- **Exercise objective**: The required output is every line from the beginning of the entries below through the line that includes "green cap: 2 -> 3", copied exactly.

Exercise materials START

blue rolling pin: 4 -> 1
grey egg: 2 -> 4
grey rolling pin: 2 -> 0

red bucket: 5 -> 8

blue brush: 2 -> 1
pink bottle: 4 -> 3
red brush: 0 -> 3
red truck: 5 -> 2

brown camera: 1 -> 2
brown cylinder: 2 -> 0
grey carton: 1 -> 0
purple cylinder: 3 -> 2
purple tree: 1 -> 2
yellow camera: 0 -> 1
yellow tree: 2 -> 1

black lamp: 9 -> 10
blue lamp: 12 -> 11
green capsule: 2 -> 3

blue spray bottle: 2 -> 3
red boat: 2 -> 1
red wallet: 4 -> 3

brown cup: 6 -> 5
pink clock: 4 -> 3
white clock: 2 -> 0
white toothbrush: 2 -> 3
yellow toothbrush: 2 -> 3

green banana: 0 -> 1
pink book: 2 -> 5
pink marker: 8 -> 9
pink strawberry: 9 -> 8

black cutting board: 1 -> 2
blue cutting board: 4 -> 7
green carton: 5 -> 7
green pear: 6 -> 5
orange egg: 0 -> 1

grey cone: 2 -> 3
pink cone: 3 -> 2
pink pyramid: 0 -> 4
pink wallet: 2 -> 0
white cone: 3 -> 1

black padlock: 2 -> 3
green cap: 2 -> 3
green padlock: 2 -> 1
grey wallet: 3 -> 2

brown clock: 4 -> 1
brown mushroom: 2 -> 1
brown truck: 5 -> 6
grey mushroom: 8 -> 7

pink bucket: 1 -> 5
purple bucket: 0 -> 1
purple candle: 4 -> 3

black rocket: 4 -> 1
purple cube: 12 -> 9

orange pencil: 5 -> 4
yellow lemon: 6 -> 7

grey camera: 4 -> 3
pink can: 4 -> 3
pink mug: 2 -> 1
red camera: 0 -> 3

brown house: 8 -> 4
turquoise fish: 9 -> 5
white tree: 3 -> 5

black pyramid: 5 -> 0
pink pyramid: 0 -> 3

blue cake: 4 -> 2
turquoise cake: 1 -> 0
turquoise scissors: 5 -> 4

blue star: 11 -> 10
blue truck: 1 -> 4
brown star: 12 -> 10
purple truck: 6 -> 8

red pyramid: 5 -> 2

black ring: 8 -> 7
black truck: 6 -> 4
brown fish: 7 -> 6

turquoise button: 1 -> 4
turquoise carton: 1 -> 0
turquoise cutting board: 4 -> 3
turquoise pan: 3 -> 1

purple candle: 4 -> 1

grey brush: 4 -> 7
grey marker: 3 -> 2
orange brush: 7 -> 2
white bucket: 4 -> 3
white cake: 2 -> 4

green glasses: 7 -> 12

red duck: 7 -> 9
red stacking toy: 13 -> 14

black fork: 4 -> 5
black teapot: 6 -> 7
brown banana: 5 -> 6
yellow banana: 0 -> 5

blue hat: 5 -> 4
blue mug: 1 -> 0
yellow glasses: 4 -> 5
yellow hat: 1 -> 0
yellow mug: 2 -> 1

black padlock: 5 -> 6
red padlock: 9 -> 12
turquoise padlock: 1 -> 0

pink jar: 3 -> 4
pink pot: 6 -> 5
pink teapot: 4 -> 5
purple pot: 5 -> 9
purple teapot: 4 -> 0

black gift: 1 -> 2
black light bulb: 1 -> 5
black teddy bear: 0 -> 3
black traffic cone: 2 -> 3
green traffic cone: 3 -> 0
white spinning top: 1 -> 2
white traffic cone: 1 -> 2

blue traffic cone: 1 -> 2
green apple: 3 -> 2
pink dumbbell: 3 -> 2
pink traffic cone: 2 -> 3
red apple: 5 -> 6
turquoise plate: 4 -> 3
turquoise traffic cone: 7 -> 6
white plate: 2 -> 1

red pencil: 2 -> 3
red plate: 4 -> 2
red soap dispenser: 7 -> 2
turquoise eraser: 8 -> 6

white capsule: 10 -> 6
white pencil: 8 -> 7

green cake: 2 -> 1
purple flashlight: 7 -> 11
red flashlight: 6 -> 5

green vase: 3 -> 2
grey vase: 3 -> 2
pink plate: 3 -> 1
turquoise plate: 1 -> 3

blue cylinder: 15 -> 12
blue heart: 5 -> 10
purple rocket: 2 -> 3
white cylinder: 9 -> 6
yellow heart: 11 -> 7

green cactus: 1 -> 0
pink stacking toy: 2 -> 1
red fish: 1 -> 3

Exercise materials END

- **Answer for this exercise**:
blue rolling pin: 4 -> 1
grey egg: 2 -> 4
grey rolling pin: 2 -> 0

red bucket: 5 -> 8

blue brush: 2 -> 1
pink bottle: 4 -> 3
red brush: 0 -> 3
red truck: 5 -> 2

brown camera: 1 -> 2
brown cylinder: 2 -> 0
grey carton: 1 -> 0
purple cylinder: 3 -> 2
purple tree: 1 -> 2
yellow camera: 0 -> 1
yellow tree: 2 -> 1

black lamp: 9 -> 10
blue lamp: 12 -> 11
green capsule: 2 -> 3

blue spray bottle: 2 -> 3
red boat: 2 -> 1
red wallet: 4 -> 3

brown cup: 6 -> 5
pink clock: 4 -> 3
white clock: 2 -> 0
white toothbrush: 2 -> 3
yellow toothbrush: 2 -> 3

green banana: 0 -> 1
pink book: 2 -> 5
pink marker: 8 -> 9
pink strawberry: 9 -> 8

black cutting board: 1 -> 2
blue cutting board: 4 -> 7
green carton: 5 -> 7
green pear: 6 -> 5
orange egg: 0 -> 1

grey cone: 2 -> 3
pink cone: 3 -> 2
pink pyramid: 0 -> 4
pink wallet: 2 -> 0
white cone: 3 -> 1

black padlock: 2 -> 3
green cap: 2 -> 3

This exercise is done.